■ Assignment: Would you copy every line of the listing below that includes the word "none"?

■ Data for review:
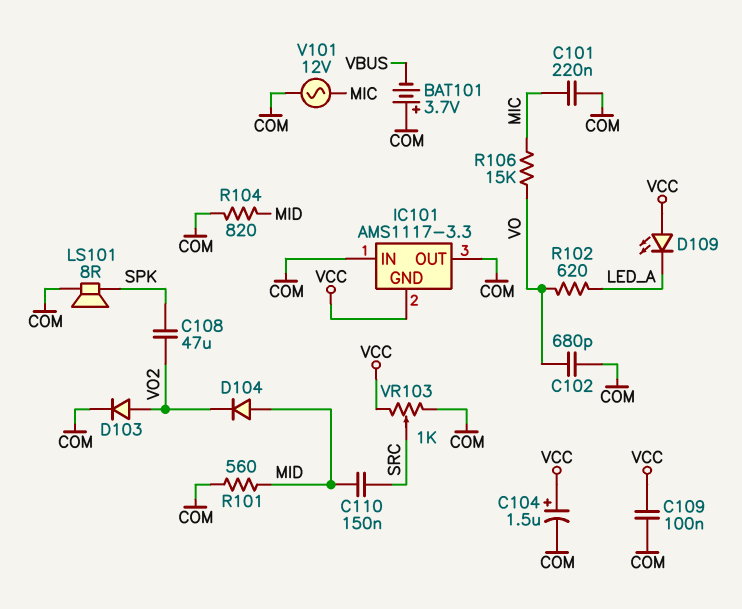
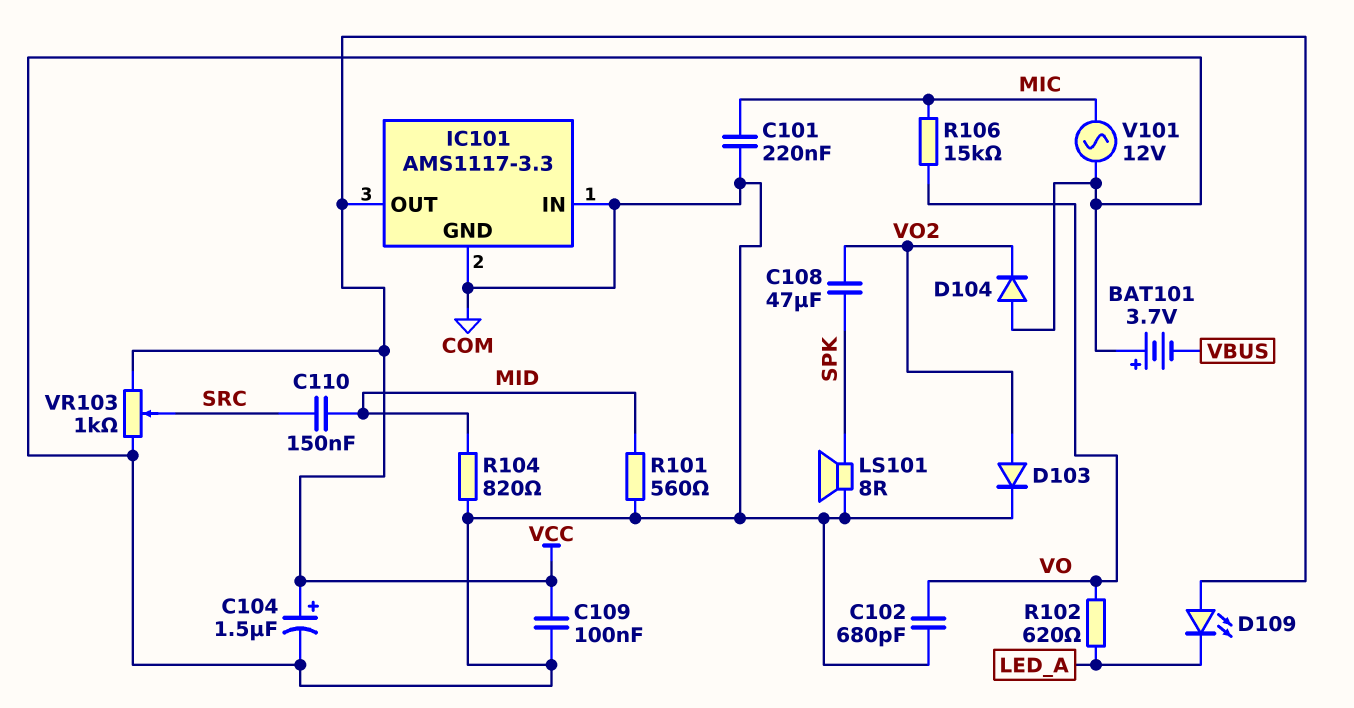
D104: diode (A MID, K VO2) -> diode (A COM, K VO2)
IC101 pin GND: VCC -> COM
IC101 pin OUT: COM -> VCC

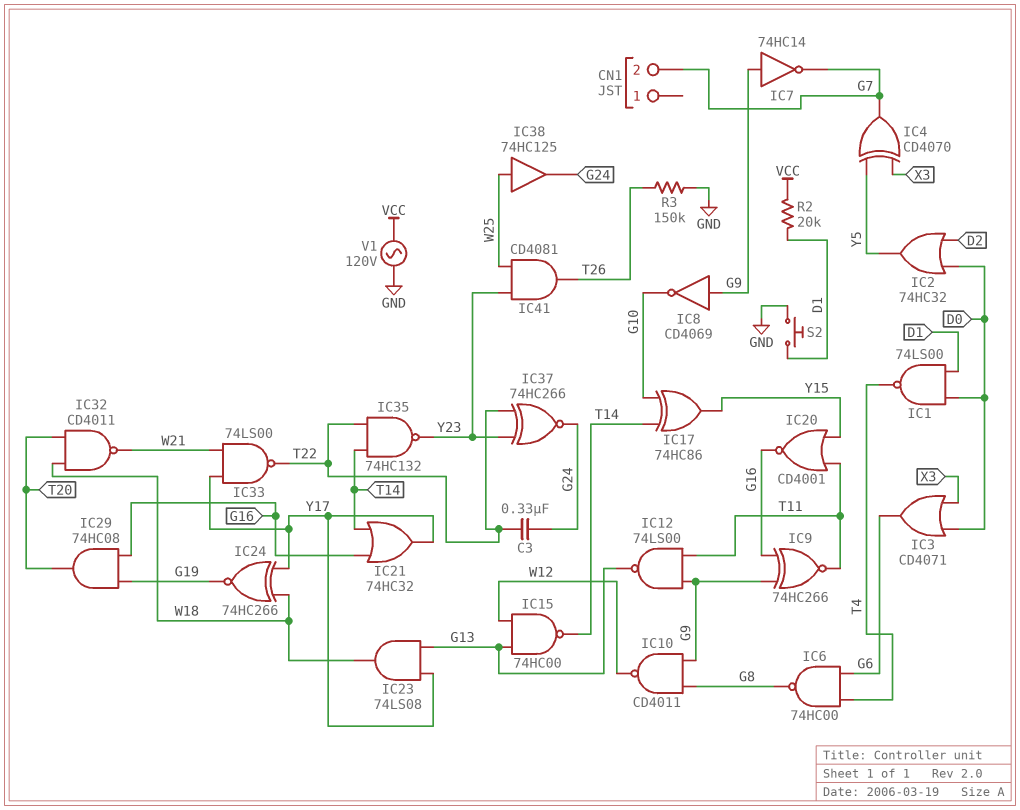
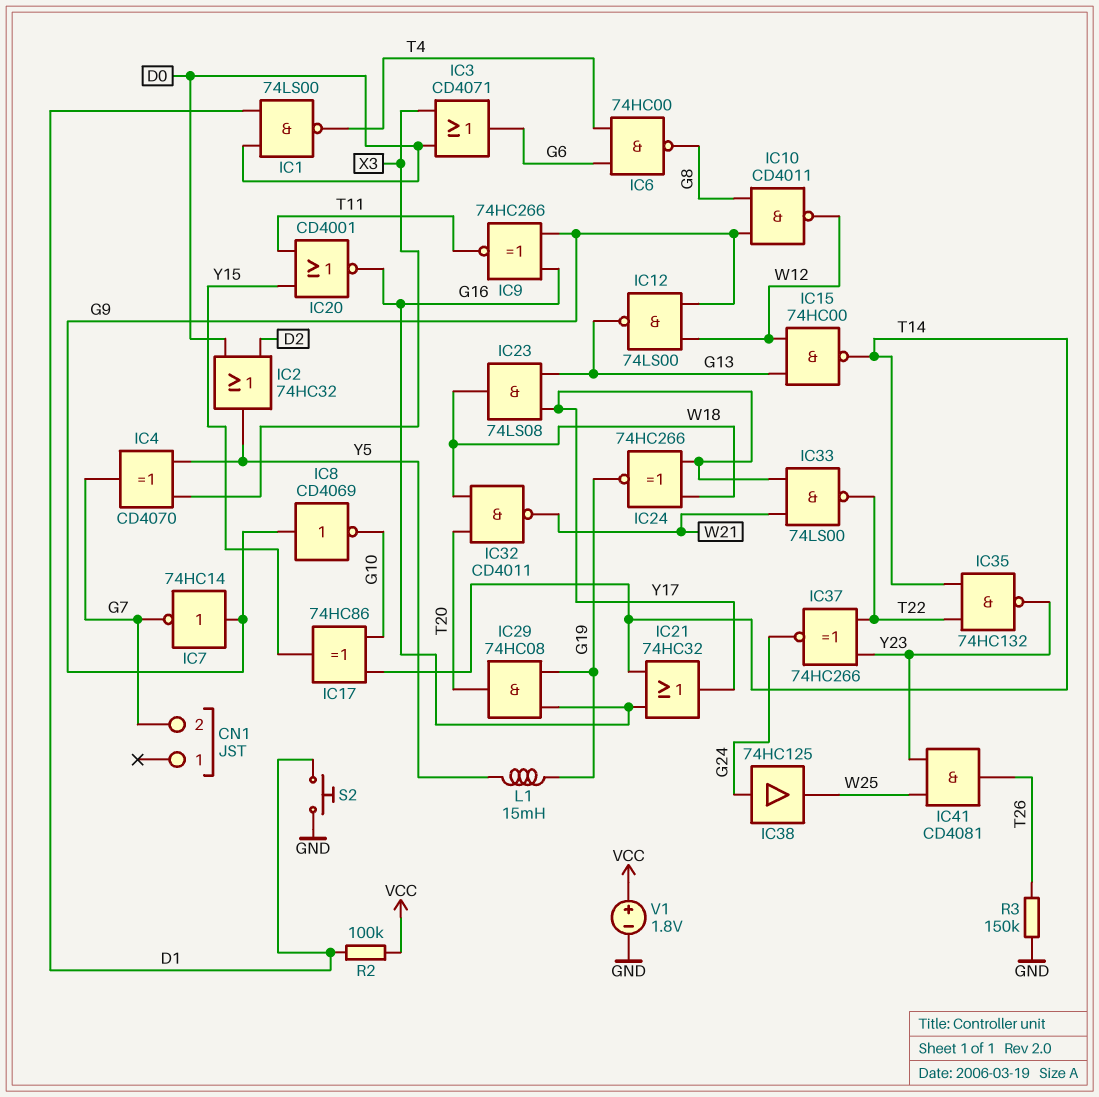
C3: 330nF (G24, T22) -> none
IC12: NAND 74LS00 (in G9, in T11, out G13) -> NAND 74LS00 (in G9, in W12, out G13)
IC38: buffer 74HC125 (in W25, out G24) -> buffer 74HC125 (in G24, out W25)
L1: none -> 15mH (G19, Y5)
R2: 20k (D1, VCC) -> 100k (D1, VCC)
V1: AC 120V (GND, VCC) -> 1.8V (plus VCC, minus GND)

■ Response:
C3: 330nF (G24, T22) -> none
L1: none -> 15mH (G19, Y5)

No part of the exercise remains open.